:: Task data ::

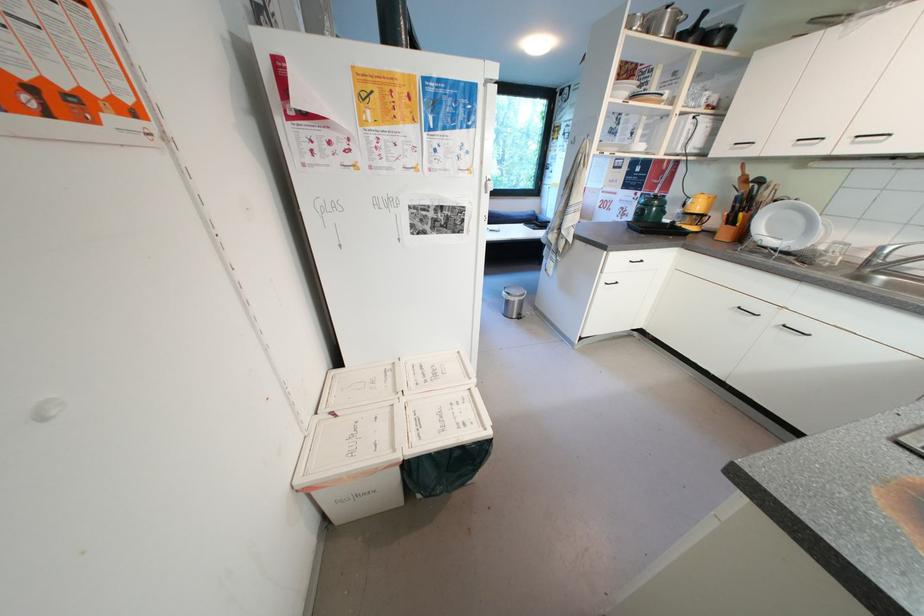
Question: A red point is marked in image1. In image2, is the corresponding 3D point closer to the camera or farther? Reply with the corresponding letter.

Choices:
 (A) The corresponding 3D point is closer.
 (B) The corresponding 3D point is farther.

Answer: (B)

:::

▶ **What needs to be done**
Present the lines of the items above as a Markdown table with the columns "Row" and "Line," numbering each row and omitting blank lines. Leave the pictures out of your answer.

▶ **Output of the task**
| Row | Line |
|---|---|
| 1 | Question: A red point is marked in image1. In image2, is the corresponding 3D point closer to the camera or farther? Reply with the corresponding letter. |
| 2 | Choices: |
| 3 |  (A) The corresponding 3D point is closer. |
| 4 |  (B) The corresponding 3D point is farther. |
| 5 | Answer: (B) |